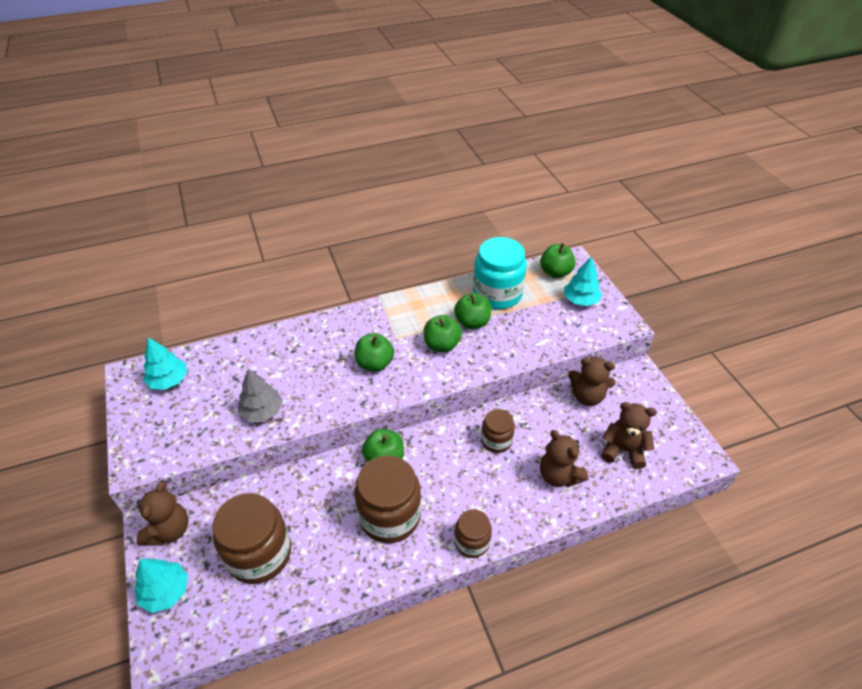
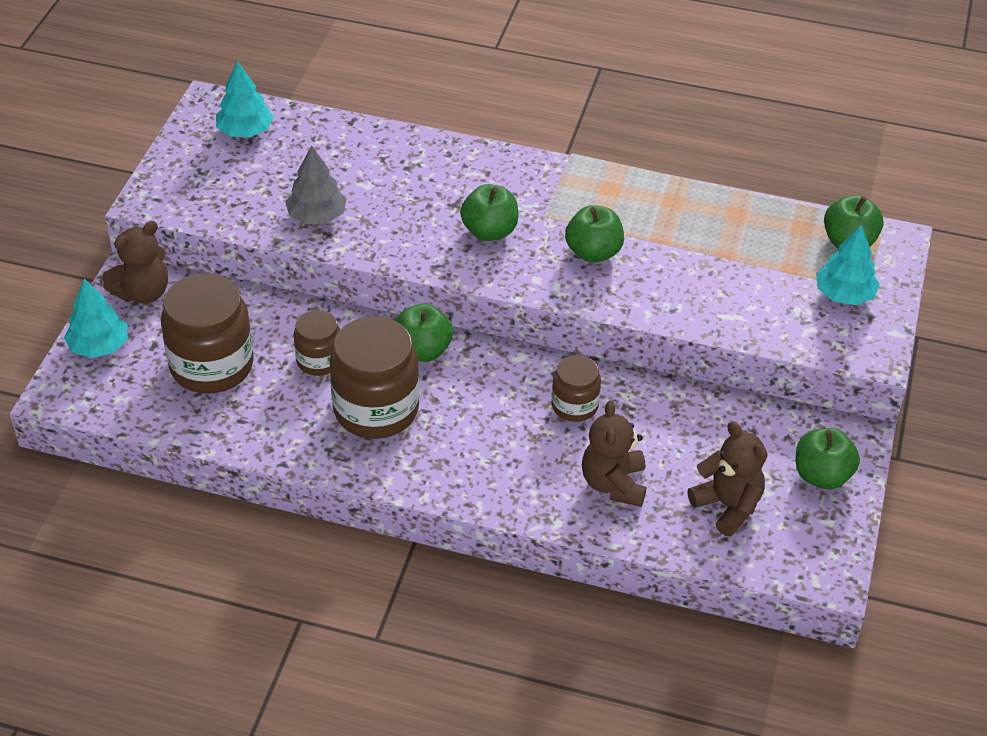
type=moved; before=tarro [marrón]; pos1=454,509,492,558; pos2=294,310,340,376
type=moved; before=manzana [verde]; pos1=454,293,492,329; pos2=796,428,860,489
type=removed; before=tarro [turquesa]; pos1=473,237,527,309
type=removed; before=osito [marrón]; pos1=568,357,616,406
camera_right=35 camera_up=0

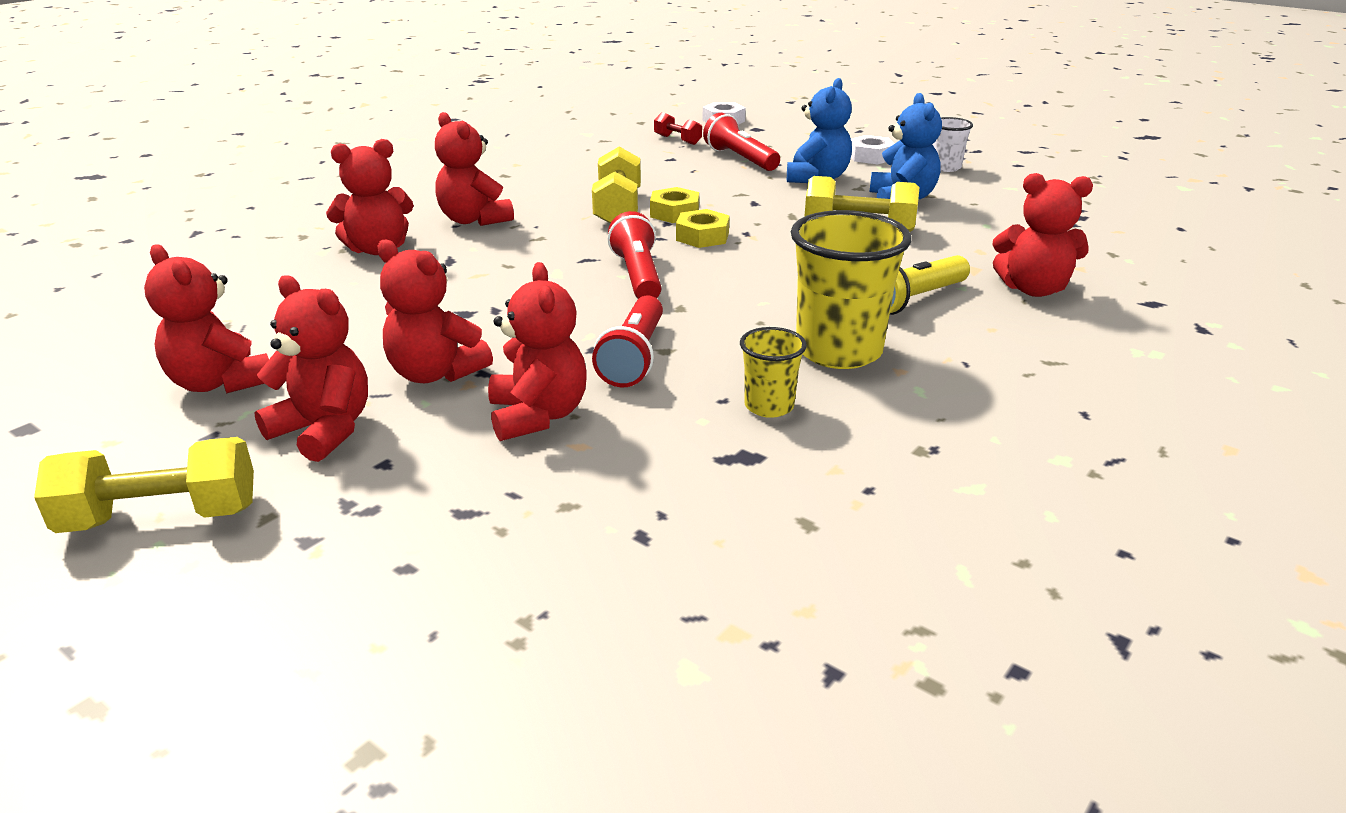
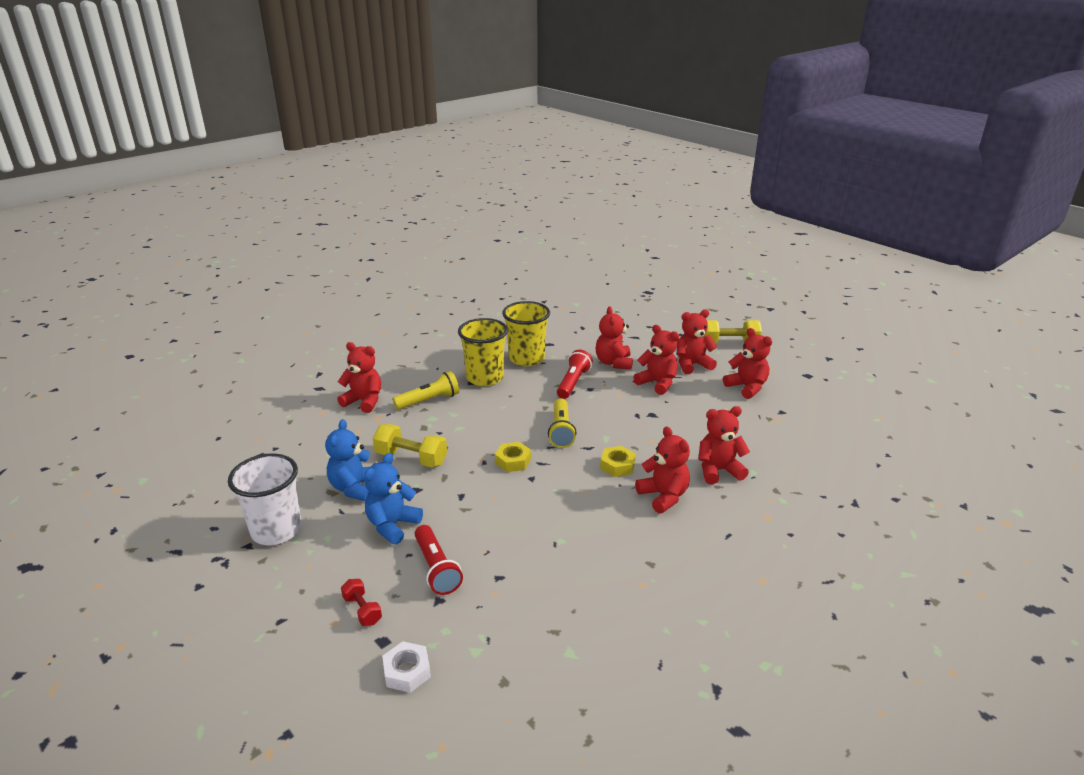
type=resized; before=vaso [blanco]; pos1=932,117,973,172; pos2=228,454,302,545; scale=1.91
type=moved; before=mancuerna [rojo]; pos1=654,112,702,145; pos2=341,579,382,626
type=resized; before=vaso [amarillo]; pos1=740,327,807,418; pos2=502,301,550,366; scale=1.91
type=recoloured; before=lámpara de mano [rojo]; after=lámpara de mano [amarillo]; pos1=608,211,662,299; pos2=548,398,576,448
type=moved; before=tuerca [amarillo]; pos1=650,187,699,223; pos2=600,446,636,477
type=turned; before=osito [rojo]; pos1=254,275,368,462; pos2=677,309,717,374; turn=120
type=removed; before=mancuerna [amarillo]; pos1=592,146,641,223
type=removed; before=tuerca [blanco]; pos1=851,135,895,164
camera_right=-170 camera_up=0

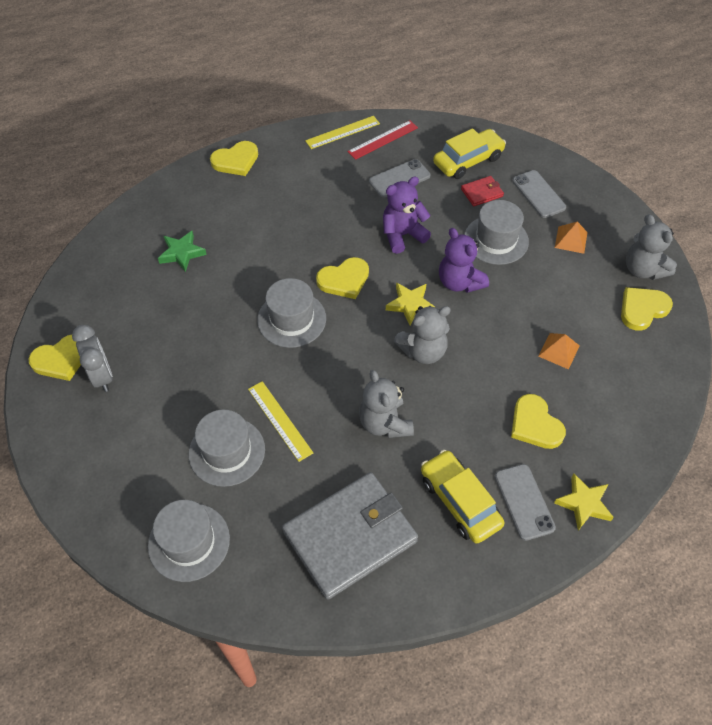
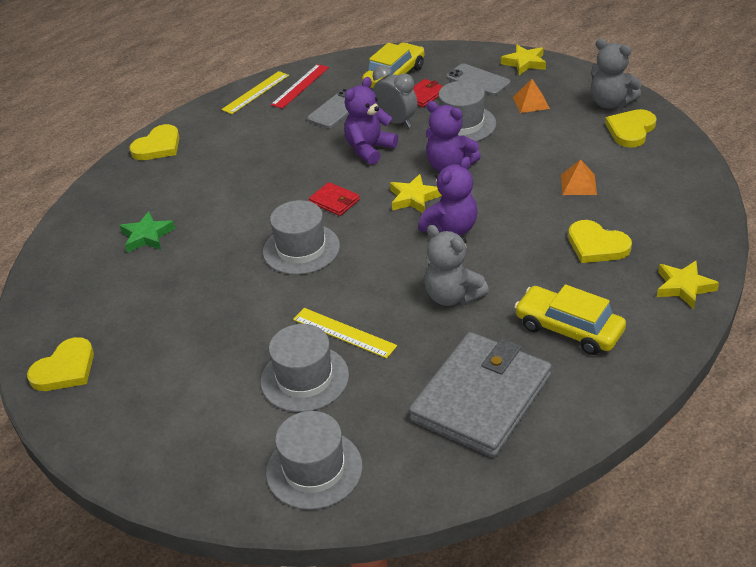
type=replaced; before=corazón [amarillo]; after=cartera [rojo]; pos1=316,257,369,299; pos2=309,182,360,216
type=moved; before=despertador [gris]; pos1=72,325,113,392; pos2=372,65,417,128
type=recoloured; before=osito [gris]; after=osito [morado]; pos1=394,306,451,364; pos2=418,157,477,235
type=added; after=estrella [amarillo]; pos2=501,45,546,75
type=removed; before=móvil [gris]; pos1=495,464,556,541
camera_right=-20 camera_up=-15

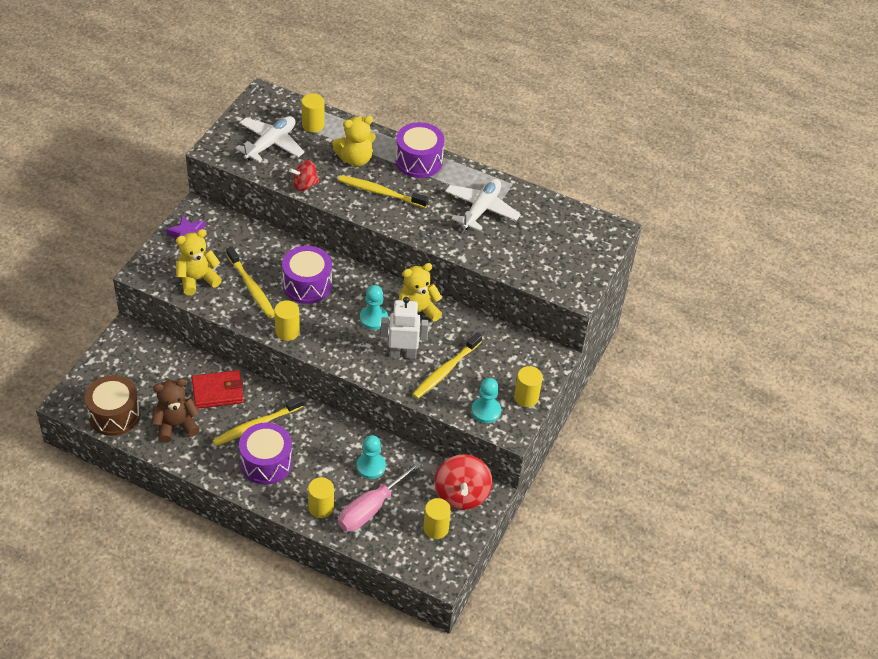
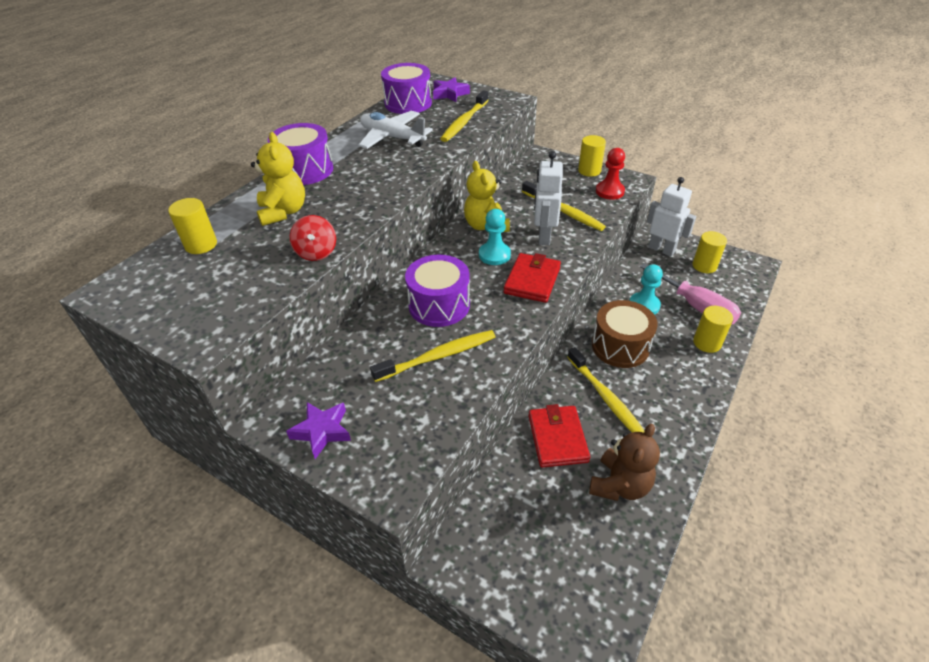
type=moved; before=tambor [morado]; pos1=239,422,292,485; pos2=381,63,432,114
type=added; after=estrella [morado]; pos2=433,77,470,102
type=moved; before=cepillo de dientes [amarillo]; pos1=338,175,429,208; pos2=440,90,489,142
type=added; after=cartera [rojo]; pos2=504,253,561,303
type=turned; before=osito [marrón]; pos1=152,379,200,443; pos2=589,424,660,501; turn=-135
type=moved; before=tambor [marrón]; pos1=85,375,141,436; pos2=592,300,658,368
type=recoloured; before=peón [turquesa]; after=peón [rojo]; pos1=471,378,501,423; pos2=596,148,625,200
type=replaced; before=peonza [rojo]; after=robot [blanco]; pos1=434,454,492,510; pos2=646,177,696,257
type=removed; before=osito [amarillo]; pos1=176,229,222,296
type=removed; before=avión [blanco]; pos1=235,116,305,162
type=removed; before=cilindro [amarillo]; pos1=274,300,300,341
camera_right=-80 camera_up=-5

◆ ◆ ◆ ◆ ◆ ◆ ◆

## [What needs to be done]
Please copy each line of the records above that holds the word "tarro".

## [Task output]
type=moved; before=tarro [marrón]; pos1=454,509,492,558; pos2=294,310,340,376
type=removed; before=tarro [turquesa]; pos1=473,237,527,309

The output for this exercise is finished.